[START OF DATA SECTION]

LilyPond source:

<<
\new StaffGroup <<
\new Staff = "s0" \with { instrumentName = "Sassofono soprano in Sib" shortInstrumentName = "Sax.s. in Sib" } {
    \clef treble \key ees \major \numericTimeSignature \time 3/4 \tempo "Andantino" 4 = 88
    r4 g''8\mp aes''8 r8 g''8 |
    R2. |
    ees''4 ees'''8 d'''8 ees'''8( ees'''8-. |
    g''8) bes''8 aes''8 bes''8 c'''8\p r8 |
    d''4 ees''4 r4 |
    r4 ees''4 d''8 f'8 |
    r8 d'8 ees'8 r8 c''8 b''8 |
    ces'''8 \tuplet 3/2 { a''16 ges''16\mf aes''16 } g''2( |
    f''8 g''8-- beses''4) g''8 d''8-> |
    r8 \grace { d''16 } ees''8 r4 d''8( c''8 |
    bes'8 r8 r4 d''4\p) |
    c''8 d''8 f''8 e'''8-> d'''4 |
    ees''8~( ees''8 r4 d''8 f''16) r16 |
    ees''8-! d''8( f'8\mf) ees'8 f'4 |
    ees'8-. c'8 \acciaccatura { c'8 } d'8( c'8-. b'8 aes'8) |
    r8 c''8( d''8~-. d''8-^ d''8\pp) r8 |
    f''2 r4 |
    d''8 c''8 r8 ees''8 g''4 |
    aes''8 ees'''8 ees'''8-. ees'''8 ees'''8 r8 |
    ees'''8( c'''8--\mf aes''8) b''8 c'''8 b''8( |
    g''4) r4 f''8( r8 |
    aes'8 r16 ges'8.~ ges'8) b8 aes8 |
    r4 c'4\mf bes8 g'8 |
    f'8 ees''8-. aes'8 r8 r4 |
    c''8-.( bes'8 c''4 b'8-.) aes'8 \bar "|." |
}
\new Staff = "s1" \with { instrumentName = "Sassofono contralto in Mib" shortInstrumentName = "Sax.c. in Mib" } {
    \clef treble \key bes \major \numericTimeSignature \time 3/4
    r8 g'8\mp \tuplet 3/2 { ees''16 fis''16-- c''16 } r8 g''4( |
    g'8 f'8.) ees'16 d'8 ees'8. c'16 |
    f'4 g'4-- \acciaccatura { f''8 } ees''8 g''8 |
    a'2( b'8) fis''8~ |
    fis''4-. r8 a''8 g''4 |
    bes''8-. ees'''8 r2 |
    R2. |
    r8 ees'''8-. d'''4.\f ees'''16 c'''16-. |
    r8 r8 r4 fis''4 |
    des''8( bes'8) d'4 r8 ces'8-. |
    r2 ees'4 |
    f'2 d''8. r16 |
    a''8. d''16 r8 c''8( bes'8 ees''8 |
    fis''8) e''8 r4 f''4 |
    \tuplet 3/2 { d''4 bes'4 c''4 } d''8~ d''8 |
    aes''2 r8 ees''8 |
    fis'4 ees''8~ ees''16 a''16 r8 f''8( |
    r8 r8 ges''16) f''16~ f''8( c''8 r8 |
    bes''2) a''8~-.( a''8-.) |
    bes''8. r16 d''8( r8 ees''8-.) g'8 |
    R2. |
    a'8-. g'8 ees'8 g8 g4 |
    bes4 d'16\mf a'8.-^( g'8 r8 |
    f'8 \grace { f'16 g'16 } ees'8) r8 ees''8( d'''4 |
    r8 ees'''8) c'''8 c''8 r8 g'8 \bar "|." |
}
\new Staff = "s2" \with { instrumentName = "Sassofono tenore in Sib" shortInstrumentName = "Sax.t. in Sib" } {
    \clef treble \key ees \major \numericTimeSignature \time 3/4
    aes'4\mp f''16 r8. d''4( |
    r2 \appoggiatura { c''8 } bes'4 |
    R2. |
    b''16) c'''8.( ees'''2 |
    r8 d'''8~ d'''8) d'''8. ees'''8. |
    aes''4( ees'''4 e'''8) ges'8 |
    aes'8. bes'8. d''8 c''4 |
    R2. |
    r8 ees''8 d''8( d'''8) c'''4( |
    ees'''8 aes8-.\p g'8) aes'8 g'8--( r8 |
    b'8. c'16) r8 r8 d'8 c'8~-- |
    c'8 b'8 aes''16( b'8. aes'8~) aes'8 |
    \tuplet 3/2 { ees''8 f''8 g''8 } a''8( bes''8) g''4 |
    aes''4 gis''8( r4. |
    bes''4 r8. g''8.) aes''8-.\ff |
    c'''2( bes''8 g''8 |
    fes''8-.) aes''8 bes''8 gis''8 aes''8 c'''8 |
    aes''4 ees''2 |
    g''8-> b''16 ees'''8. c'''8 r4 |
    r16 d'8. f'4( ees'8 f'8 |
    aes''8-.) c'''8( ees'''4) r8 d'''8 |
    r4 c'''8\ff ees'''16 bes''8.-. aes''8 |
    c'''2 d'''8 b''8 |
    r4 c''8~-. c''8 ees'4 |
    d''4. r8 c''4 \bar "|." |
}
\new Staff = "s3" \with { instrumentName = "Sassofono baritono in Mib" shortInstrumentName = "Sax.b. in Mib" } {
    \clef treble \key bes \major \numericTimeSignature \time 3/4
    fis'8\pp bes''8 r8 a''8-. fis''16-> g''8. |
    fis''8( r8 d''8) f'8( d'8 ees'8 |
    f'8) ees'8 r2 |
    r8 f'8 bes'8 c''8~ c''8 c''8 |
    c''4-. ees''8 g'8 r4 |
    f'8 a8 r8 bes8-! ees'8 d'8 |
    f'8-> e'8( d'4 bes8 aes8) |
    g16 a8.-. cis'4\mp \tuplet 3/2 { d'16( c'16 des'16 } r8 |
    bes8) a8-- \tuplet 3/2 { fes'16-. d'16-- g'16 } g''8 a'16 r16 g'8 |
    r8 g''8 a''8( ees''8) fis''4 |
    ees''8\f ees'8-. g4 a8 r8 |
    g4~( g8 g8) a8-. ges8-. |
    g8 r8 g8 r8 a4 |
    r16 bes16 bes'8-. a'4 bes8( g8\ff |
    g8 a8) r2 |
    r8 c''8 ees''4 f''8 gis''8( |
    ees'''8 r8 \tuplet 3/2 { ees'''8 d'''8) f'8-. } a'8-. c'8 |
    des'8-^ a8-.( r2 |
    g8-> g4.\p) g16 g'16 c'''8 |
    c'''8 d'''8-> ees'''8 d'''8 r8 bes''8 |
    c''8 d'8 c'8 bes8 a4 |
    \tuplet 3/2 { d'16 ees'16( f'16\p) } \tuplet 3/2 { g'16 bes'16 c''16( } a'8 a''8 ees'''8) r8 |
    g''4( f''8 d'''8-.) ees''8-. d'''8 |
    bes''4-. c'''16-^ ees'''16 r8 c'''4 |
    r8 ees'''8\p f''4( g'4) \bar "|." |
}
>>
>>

[END OF DATA SECTION]

*TASK DESCRIPTION:* Give only the number of lines in the listing that contain the string "treble". Case counts.

*WRITTEN SOLUTION:* 4